Assignment:
Repeat the listing below exactly from the line with "Offices: [31,361,69,391] ->" through its last line. Skip every picture.

Exercise material:
'''
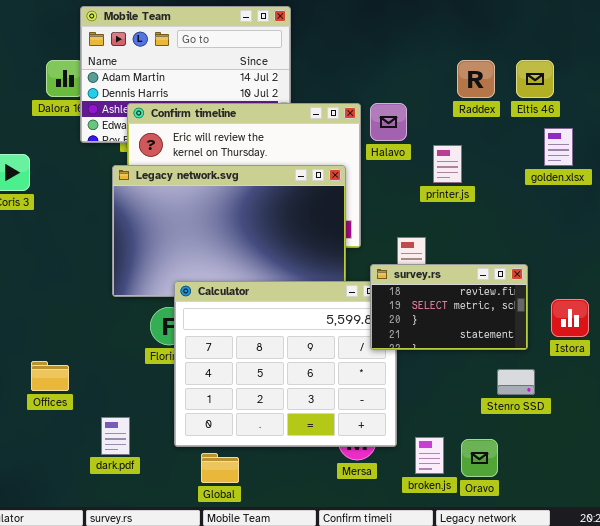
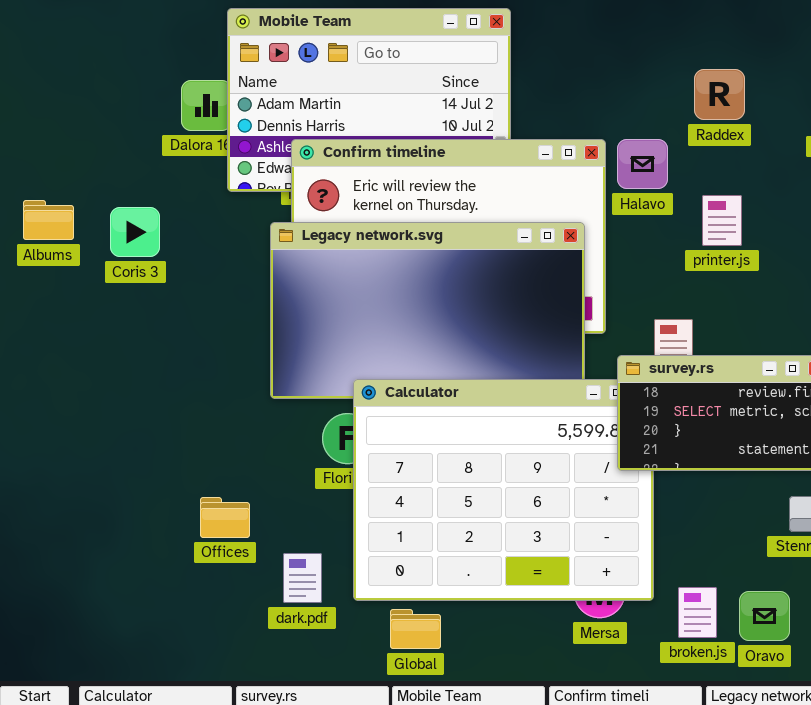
Raddex: [457,60,495,98] -> [694,69,745,120], moved
Offices: [31,361,69,391] -> [200,497,250,538], moved
dark.pdf: [101,417,130,455] -> [283,553,322,603], moved

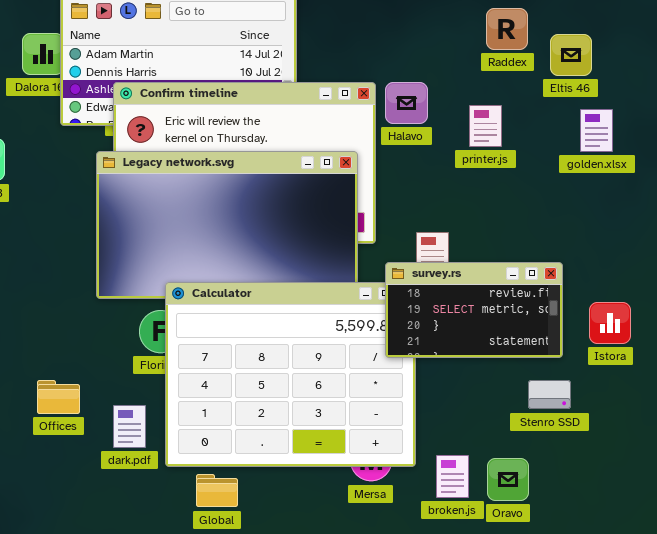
Raddex: [694,69,745,120] -> [486,8,528,50], moved
printer.js: [702,195,742,246] -> [469,105,502,147], moved
dark.pdf: [283,553,322,603] -> [113,405,146,448], moved

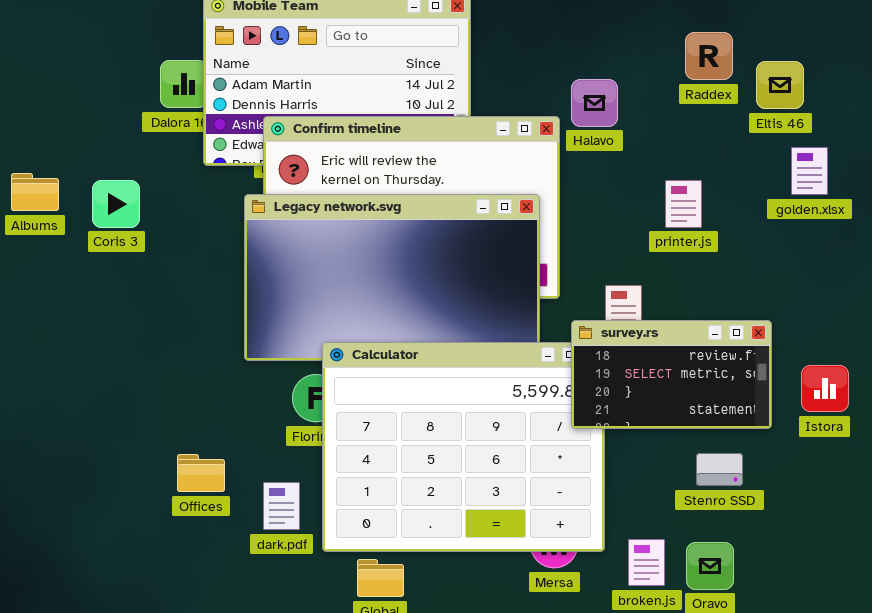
Halavo: [385,82,428,124] -> [571,79,618,127], moved
printer.js: [469,105,502,147] -> [665,180,702,228], moved
Stenro SSD: [528,380,571,409] -> [696,453,743,486], moved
'''
Answer box:
Offices: [31,361,69,391] -> [200,497,250,538], moved
dark.pdf: [101,417,130,455] -> [283,553,322,603], moved

Raddex: [694,69,745,120] -> [486,8,528,50], moved
printer.js: [702,195,742,246] -> [469,105,502,147], moved
dark.pdf: [283,553,322,603] -> [113,405,146,448], moved

Halavo: [385,82,428,124] -> [571,79,618,127], moved
printer.js: [469,105,502,147] -> [665,180,702,228], moved
Stenro SSD: [528,380,571,409] -> [696,453,743,486], moved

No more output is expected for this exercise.